[TASK TO CARRY OUT]: Lines outside the range are not wanted. Give again exactly the lines between the line holding "green 1x3 tile [443,290,551,355]" and the line holding "none -> yellow 1x1 plate [372,231,426,281]", inclusive, from the listing below.

(DATA IN THIS EXERCISE)

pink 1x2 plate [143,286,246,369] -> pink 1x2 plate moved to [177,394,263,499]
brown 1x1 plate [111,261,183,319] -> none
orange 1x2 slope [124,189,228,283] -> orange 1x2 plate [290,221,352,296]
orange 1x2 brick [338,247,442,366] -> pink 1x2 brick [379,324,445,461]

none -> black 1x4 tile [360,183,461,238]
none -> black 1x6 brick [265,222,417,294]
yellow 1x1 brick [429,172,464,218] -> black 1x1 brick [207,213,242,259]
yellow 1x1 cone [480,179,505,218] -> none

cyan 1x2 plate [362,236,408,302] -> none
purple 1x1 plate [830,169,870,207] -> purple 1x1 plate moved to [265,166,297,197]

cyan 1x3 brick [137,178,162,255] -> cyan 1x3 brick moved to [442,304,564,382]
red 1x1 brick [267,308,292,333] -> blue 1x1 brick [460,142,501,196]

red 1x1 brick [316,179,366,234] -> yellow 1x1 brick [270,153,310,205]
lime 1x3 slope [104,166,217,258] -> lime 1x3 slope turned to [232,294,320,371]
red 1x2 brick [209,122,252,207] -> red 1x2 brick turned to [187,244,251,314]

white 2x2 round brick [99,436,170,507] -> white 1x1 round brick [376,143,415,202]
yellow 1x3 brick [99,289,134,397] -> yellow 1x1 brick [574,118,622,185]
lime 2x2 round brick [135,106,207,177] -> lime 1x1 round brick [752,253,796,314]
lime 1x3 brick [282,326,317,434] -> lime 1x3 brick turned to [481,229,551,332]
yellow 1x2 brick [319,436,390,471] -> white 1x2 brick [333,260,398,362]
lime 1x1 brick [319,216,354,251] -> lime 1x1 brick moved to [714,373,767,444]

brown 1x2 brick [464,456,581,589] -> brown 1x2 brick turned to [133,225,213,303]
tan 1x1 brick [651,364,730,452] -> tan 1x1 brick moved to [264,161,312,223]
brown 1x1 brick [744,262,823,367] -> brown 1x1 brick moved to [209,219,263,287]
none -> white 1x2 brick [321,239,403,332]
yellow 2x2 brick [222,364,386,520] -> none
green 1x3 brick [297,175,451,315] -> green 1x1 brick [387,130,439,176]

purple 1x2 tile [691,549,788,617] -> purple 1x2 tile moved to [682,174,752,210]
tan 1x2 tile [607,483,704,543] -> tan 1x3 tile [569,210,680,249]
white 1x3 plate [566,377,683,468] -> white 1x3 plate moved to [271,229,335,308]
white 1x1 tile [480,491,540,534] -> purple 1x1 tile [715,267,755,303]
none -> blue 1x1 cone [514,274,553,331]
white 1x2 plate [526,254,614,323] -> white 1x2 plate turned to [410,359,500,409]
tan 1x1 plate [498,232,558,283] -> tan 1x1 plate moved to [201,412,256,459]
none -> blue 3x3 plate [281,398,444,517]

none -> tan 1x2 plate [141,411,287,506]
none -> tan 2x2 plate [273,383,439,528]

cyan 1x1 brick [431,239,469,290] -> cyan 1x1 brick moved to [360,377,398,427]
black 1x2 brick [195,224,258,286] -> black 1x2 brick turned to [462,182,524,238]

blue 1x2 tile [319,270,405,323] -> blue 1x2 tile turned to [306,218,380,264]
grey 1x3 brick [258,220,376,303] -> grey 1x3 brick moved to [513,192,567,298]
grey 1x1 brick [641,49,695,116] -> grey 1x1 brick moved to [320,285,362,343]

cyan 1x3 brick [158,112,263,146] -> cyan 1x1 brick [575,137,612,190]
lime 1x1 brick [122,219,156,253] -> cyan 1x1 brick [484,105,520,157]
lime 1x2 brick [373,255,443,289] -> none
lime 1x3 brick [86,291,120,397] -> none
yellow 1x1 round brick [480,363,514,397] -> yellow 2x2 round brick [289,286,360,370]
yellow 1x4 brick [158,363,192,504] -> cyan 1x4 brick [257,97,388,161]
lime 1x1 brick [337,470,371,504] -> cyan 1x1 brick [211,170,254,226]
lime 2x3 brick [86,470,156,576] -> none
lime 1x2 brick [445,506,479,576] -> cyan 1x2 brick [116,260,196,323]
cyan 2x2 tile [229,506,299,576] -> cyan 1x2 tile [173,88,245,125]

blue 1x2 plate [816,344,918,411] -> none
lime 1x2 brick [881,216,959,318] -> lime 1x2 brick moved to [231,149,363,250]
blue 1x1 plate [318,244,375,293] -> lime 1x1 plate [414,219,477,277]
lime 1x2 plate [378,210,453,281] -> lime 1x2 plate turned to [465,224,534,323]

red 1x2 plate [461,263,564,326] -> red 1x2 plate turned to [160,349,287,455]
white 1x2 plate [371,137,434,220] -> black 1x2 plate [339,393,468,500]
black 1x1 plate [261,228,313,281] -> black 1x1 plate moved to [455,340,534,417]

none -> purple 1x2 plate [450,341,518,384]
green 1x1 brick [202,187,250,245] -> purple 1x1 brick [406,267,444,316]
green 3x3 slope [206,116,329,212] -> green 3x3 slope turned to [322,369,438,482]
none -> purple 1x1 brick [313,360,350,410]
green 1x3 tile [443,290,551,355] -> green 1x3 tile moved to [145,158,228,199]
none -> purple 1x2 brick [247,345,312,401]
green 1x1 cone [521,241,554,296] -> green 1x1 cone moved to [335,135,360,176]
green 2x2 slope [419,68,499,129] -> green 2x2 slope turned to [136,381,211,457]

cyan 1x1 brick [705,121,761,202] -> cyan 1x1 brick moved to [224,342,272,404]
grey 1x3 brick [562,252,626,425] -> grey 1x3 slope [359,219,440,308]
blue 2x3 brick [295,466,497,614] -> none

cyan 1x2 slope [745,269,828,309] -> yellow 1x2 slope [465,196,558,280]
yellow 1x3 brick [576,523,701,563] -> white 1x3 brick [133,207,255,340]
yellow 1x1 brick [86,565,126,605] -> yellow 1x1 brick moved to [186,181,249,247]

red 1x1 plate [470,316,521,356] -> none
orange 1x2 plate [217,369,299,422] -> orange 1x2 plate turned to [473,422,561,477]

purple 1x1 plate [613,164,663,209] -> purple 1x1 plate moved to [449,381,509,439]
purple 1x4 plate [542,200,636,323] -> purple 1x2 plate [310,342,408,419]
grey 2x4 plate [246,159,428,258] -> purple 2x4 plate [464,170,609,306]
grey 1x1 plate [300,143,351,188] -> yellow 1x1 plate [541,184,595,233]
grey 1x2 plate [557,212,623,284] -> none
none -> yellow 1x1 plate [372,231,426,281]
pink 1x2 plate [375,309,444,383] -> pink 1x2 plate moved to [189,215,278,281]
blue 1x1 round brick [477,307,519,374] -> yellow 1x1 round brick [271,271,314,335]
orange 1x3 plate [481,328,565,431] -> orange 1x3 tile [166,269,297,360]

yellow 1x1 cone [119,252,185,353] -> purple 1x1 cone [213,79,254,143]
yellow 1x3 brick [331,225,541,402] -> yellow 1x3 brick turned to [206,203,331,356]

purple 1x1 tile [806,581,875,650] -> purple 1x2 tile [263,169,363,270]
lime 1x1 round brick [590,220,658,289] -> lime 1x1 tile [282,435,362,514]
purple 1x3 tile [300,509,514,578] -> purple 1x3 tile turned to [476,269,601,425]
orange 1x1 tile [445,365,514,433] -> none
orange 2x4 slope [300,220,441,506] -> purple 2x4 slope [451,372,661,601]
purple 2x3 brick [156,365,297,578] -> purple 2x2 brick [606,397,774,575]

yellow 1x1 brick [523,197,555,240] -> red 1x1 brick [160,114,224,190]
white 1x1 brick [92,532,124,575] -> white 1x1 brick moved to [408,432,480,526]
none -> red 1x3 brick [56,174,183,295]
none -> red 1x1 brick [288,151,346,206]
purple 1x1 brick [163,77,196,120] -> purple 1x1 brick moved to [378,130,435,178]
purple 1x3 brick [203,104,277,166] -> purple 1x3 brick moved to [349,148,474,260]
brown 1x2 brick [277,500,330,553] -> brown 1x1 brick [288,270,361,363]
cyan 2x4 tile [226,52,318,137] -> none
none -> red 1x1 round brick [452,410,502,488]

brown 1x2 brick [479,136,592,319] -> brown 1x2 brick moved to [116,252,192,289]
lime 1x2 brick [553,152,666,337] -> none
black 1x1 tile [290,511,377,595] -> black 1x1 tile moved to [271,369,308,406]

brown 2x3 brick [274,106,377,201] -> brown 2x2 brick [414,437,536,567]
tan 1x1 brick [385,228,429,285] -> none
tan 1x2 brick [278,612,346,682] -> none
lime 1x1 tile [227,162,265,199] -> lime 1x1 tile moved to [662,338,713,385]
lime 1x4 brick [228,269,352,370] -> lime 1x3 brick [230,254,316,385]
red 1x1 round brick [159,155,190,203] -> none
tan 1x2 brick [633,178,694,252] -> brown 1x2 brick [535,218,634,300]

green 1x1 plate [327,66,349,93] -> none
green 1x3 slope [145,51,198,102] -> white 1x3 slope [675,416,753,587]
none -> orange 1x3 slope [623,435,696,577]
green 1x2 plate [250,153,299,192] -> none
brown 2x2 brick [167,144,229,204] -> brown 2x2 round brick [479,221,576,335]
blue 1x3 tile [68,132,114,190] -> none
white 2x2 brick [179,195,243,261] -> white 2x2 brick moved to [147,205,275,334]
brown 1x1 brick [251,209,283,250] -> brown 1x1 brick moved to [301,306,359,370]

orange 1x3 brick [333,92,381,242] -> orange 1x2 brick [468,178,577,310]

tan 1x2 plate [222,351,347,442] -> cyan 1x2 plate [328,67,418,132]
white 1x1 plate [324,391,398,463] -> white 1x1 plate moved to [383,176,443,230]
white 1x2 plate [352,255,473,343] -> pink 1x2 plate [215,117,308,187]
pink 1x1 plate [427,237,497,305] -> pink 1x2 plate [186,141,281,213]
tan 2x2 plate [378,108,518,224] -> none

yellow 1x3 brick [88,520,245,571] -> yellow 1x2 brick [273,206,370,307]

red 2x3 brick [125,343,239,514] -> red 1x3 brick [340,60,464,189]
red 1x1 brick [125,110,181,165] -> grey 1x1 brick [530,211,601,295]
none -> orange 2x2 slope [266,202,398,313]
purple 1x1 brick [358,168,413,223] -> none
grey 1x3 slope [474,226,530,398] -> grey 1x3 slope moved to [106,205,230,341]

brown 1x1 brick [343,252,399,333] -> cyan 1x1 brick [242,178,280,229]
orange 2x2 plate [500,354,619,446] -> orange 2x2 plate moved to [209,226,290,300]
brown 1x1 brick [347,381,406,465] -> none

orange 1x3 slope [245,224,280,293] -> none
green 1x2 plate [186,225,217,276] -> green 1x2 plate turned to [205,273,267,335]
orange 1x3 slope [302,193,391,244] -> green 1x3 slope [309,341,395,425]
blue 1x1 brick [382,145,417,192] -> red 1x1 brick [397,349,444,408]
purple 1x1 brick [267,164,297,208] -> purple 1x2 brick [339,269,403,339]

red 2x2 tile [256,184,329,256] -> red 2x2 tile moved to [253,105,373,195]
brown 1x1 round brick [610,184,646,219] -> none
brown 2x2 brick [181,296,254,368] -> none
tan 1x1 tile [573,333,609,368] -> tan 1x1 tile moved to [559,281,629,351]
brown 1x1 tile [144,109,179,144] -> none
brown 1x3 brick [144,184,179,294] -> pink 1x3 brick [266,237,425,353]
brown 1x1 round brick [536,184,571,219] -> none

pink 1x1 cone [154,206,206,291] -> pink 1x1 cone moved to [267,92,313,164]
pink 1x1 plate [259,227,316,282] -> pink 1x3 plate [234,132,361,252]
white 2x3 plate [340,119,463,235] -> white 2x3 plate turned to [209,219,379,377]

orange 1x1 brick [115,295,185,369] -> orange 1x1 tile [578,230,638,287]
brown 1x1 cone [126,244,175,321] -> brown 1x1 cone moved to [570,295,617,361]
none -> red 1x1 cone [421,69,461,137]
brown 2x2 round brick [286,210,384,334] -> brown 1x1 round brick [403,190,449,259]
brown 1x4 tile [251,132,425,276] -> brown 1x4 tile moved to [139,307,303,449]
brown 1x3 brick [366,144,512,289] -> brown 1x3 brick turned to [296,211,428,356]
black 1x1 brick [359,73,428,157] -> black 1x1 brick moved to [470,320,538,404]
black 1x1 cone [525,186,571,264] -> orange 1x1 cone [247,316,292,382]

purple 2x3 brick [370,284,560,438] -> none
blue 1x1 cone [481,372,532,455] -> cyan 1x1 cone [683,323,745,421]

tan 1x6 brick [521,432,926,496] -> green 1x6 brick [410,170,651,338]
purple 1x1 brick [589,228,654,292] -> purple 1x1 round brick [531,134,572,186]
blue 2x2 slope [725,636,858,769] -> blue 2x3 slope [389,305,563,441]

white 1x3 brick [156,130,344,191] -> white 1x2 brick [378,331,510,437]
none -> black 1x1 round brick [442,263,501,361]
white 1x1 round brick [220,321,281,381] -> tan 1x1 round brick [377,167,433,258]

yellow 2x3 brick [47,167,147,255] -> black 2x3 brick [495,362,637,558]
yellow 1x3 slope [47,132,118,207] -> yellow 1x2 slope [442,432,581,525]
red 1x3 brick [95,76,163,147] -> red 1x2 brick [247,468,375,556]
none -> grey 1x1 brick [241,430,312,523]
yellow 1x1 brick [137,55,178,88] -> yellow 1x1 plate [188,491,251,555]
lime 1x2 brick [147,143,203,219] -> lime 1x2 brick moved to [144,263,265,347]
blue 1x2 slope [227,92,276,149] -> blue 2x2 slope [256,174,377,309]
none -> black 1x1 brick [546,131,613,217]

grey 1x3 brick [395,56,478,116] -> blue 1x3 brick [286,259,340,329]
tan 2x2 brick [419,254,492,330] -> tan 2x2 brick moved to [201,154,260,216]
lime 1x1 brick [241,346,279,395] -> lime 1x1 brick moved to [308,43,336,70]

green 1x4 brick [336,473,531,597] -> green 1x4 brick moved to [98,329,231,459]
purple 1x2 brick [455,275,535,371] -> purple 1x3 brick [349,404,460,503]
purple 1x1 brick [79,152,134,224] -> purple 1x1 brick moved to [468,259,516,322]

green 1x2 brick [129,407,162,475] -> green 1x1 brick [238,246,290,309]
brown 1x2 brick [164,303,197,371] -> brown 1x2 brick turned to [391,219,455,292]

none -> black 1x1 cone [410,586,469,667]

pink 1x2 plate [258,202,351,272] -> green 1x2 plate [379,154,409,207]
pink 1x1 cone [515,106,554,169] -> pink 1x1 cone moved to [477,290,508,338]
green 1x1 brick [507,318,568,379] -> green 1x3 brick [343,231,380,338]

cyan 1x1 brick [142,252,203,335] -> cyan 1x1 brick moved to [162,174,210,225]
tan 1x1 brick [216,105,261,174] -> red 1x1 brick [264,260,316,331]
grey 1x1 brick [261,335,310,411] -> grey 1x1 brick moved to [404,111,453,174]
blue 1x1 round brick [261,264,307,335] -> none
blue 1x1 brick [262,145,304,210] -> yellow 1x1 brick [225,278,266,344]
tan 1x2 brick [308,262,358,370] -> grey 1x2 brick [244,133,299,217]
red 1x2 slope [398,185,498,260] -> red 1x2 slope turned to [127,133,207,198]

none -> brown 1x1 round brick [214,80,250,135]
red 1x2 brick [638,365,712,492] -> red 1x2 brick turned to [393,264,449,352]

(End DATA IN THIS EXERCISE)

[WRITTEN REPLY]:
green 1x3 tile [443,290,551,355] -> green 1x3 tile moved to [145,158,228,199]
none -> purple 1x2 brick [247,345,312,401]
green 1x1 cone [521,241,554,296] -> green 1x1 cone moved to [335,135,360,176]
green 2x2 slope [419,68,499,129] -> green 2x2 slope turned to [136,381,211,457]

cyan 1x1 brick [705,121,761,202] -> cyan 1x1 brick moved to [224,342,272,404]
grey 1x3 brick [562,252,626,425] -> grey 1x3 slope [359,219,440,308]
blue 2x3 brick [295,466,497,614] -> none

cyan 1x2 slope [745,269,828,309] -> yellow 1x2 slope [465,196,558,280]
yellow 1x3 brick [576,523,701,563] -> white 1x3 brick [133,207,255,340]
yellow 1x1 brick [86,565,126,605] -> yellow 1x1 brick moved to [186,181,249,247]

red 1x1 plate [470,316,521,356] -> none
orange 1x2 plate [217,369,299,422] -> orange 1x2 plate turned to [473,422,561,477]

purple 1x1 plate [613,164,663,209] -> purple 1x1 plate moved to [449,381,509,439]
purple 1x4 plate [542,200,636,323] -> purple 1x2 plate [310,342,408,419]
grey 2x4 plate [246,159,428,258] -> purple 2x4 plate [464,170,609,306]
grey 1x1 plate [300,143,351,188] -> yellow 1x1 plate [541,184,595,233]
grey 1x2 plate [557,212,623,284] -> none
none -> yellow 1x1 plate [372,231,426,281]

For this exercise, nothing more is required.